[The task] Lines from the line with "cyan 1x2 brick [320,288,375,346]" to the line with "cyan 1x1 plate [608,266,676,321]" in the entries below, and only those, must be output exactly, with both ends included.

[Data records]
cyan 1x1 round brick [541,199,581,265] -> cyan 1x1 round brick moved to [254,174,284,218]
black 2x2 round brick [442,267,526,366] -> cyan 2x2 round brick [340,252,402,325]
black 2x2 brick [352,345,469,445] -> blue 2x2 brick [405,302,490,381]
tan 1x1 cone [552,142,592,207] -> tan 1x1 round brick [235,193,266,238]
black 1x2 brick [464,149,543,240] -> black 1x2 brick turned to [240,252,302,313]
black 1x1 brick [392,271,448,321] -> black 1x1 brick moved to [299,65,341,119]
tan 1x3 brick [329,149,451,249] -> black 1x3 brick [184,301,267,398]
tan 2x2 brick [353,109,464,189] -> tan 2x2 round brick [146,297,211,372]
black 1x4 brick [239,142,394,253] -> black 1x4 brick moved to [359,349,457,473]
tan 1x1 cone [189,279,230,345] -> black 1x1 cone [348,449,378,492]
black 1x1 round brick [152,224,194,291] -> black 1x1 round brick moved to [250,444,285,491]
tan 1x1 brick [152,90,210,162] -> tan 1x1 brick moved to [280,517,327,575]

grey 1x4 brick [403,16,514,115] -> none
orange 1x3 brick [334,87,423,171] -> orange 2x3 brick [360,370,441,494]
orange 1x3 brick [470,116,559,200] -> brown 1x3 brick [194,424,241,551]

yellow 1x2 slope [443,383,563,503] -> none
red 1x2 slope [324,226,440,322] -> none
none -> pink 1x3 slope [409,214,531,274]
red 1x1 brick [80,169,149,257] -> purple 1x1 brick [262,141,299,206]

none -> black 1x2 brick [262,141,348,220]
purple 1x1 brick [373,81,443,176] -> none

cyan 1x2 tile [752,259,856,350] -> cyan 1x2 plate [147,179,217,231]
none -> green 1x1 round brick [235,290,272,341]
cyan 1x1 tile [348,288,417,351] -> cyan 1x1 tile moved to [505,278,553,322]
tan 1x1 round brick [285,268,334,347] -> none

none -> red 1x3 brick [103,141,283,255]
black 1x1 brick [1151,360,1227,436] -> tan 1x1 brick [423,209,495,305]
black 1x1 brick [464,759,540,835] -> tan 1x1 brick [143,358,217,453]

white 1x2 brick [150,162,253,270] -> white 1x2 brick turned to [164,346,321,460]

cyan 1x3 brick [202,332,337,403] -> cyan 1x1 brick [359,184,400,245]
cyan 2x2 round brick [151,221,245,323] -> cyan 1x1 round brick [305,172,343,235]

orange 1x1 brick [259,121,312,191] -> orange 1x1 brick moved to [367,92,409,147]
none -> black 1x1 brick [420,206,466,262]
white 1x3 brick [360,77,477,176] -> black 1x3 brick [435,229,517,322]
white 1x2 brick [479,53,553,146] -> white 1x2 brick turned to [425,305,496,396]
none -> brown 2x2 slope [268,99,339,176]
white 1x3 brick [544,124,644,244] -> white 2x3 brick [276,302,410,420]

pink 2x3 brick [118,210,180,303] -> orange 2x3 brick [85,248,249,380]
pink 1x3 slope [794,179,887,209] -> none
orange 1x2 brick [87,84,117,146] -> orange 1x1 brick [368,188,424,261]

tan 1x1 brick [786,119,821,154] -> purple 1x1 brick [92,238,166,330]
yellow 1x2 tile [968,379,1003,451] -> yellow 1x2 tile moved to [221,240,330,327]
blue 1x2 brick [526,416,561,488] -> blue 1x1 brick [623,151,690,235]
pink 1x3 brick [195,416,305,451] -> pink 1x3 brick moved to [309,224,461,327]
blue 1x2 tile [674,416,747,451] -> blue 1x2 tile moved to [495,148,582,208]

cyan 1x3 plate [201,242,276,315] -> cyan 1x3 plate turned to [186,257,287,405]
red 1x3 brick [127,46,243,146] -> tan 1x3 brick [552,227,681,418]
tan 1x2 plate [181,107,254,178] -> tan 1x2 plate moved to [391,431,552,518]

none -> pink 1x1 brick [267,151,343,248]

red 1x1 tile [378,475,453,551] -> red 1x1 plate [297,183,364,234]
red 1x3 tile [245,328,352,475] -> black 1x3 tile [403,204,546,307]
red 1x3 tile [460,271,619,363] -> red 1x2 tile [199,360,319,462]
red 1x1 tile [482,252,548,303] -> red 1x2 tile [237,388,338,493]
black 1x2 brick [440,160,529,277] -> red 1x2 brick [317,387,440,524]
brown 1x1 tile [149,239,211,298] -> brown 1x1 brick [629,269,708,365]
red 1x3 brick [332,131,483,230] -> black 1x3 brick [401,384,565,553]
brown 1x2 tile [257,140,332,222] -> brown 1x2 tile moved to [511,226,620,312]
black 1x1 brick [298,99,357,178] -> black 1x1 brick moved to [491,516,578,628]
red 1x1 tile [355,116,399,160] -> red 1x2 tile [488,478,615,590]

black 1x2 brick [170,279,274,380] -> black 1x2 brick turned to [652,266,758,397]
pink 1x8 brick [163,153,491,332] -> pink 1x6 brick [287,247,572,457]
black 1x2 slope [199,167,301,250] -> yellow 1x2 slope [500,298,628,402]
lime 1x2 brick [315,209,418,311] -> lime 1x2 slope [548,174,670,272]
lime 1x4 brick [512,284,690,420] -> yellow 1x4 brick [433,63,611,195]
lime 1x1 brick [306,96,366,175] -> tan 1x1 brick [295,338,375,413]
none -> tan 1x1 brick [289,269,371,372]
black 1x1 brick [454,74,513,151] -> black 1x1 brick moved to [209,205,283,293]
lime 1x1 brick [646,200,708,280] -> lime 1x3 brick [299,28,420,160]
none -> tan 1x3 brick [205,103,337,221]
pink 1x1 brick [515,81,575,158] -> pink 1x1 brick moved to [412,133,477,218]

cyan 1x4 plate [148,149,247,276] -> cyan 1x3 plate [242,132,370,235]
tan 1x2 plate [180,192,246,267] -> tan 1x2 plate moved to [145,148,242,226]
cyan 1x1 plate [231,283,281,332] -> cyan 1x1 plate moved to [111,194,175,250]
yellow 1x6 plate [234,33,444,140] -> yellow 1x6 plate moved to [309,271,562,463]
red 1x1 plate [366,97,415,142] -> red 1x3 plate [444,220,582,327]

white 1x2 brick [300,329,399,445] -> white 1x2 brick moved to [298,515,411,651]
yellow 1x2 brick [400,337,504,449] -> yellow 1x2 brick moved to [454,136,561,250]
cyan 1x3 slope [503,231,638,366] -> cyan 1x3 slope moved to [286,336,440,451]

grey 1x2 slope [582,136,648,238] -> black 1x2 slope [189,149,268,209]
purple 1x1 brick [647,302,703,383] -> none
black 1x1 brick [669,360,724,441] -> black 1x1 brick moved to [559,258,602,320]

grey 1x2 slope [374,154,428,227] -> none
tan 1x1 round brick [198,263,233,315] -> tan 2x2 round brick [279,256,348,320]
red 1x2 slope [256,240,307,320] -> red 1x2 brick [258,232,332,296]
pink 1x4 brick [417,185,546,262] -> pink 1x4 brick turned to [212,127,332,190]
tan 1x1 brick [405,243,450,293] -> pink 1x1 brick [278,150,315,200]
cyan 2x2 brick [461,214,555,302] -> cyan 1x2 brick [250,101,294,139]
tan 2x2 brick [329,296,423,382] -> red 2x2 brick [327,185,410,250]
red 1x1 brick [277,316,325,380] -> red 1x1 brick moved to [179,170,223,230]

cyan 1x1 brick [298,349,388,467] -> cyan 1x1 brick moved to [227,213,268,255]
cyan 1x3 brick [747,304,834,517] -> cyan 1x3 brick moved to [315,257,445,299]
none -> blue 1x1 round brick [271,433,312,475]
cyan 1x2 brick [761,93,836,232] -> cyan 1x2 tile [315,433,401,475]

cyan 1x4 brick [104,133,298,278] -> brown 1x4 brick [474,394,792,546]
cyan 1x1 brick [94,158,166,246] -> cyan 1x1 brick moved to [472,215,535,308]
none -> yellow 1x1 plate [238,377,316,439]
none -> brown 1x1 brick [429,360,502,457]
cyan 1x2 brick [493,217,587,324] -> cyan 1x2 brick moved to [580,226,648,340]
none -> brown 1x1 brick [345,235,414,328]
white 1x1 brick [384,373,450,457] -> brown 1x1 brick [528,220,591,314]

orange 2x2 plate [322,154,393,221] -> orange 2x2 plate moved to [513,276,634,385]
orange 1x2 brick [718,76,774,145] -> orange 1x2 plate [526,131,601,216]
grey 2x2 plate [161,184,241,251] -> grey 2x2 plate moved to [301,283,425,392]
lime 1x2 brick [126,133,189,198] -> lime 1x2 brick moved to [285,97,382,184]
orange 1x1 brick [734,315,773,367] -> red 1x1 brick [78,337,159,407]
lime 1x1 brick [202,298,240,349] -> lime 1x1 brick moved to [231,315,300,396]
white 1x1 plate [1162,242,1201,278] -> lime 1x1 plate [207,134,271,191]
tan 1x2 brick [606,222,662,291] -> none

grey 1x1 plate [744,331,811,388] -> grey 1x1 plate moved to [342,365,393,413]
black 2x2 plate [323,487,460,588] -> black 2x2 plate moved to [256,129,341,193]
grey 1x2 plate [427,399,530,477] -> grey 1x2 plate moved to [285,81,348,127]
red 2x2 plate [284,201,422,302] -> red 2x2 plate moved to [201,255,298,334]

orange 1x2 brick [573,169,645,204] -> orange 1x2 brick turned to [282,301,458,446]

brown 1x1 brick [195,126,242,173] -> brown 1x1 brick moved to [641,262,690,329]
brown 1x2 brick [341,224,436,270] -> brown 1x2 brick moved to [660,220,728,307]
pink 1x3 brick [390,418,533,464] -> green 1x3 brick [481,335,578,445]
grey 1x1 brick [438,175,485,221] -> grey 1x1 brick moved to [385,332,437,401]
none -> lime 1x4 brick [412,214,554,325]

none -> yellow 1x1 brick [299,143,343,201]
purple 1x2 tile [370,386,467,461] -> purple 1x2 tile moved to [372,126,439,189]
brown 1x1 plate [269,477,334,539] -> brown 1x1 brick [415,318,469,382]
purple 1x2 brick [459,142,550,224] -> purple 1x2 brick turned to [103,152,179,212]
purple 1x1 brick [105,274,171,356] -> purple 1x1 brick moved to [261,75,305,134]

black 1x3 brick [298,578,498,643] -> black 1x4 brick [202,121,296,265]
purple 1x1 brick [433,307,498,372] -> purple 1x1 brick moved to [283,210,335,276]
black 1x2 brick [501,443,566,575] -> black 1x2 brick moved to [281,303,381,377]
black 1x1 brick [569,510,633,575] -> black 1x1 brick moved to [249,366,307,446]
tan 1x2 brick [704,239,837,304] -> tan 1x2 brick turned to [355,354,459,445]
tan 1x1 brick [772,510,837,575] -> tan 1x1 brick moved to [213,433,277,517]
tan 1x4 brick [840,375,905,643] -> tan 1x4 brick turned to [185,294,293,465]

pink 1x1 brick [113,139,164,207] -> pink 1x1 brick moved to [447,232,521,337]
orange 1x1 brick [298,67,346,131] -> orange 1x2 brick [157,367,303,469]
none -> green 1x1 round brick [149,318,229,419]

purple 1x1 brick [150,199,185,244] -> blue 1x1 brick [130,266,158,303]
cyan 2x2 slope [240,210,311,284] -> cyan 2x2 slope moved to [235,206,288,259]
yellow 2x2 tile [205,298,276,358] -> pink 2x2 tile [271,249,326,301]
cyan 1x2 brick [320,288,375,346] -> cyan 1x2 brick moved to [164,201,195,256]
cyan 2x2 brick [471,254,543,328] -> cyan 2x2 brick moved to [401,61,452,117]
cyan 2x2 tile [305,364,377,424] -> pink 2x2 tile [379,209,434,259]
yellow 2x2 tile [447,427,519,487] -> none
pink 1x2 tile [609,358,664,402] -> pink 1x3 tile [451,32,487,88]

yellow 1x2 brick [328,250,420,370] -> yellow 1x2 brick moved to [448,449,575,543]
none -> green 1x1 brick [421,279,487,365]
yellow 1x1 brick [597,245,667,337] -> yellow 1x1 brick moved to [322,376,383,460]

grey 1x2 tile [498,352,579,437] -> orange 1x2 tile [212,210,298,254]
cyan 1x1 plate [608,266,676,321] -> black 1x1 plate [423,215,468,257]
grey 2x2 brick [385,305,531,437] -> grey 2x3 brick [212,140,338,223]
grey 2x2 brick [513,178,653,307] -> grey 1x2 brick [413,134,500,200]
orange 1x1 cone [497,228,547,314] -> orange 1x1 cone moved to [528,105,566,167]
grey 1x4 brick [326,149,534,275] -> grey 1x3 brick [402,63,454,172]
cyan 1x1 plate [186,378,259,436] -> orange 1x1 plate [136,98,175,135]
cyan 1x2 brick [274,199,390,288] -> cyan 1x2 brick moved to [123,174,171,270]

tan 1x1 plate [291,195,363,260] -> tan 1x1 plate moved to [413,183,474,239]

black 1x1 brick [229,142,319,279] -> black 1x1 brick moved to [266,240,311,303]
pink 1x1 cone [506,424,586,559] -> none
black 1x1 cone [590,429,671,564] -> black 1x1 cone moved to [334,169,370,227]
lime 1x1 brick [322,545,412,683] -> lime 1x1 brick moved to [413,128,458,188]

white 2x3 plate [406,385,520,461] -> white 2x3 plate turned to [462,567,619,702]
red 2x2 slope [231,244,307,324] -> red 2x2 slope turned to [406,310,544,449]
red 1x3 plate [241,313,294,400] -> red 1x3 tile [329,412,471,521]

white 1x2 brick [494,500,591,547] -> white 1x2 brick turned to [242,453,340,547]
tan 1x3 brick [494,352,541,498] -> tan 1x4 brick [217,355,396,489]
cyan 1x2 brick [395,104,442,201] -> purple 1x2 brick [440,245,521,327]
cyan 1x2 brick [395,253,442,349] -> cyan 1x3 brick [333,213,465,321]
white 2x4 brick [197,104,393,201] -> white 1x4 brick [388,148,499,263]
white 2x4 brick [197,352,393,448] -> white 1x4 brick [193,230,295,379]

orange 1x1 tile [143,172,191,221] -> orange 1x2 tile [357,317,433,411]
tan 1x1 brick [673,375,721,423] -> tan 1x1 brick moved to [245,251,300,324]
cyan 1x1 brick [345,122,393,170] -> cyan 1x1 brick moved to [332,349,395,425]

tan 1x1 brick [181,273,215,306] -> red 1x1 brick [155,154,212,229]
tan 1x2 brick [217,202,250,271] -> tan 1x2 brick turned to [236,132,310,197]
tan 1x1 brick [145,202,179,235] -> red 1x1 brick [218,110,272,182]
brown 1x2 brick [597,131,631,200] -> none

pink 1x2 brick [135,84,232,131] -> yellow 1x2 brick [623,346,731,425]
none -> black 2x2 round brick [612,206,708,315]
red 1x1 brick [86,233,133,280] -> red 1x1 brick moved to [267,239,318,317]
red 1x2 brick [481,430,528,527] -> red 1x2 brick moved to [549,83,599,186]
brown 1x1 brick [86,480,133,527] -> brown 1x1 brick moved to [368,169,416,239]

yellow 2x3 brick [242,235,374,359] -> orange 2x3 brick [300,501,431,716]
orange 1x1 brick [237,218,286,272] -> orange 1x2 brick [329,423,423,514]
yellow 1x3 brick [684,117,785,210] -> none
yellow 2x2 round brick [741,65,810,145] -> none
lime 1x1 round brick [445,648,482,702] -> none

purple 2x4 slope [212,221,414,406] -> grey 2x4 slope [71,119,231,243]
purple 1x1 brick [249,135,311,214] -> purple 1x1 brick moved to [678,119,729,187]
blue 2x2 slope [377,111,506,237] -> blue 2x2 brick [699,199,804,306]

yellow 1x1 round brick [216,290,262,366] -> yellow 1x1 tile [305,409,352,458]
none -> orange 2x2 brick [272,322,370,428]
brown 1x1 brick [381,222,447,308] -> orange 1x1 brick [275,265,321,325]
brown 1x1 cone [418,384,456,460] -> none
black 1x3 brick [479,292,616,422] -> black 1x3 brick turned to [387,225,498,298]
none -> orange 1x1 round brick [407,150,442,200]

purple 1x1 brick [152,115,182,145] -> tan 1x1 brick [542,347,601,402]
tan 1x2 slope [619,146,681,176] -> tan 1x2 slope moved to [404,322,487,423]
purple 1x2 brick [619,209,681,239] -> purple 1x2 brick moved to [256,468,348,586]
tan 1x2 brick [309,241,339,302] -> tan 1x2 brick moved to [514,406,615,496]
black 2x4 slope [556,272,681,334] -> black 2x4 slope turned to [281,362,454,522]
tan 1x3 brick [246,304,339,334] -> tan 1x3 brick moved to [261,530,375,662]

[Final answer]
cyan 1x2 brick [320,288,375,346] -> cyan 1x2 brick moved to [164,201,195,256]
cyan 2x2 brick [471,254,543,328] -> cyan 2x2 brick moved to [401,61,452,117]
cyan 2x2 tile [305,364,377,424] -> pink 2x2 tile [379,209,434,259]
yellow 2x2 tile [447,427,519,487] -> none
pink 1x2 tile [609,358,664,402] -> pink 1x3 tile [451,32,487,88]

yellow 1x2 brick [328,250,420,370] -> yellow 1x2 brick moved to [448,449,575,543]
none -> green 1x1 brick [421,279,487,365]
yellow 1x1 brick [597,245,667,337] -> yellow 1x1 brick moved to [322,376,383,460]

grey 1x2 tile [498,352,579,437] -> orange 1x2 tile [212,210,298,254]
cyan 1x1 plate [608,266,676,321] -> black 1x1 plate [423,215,468,257]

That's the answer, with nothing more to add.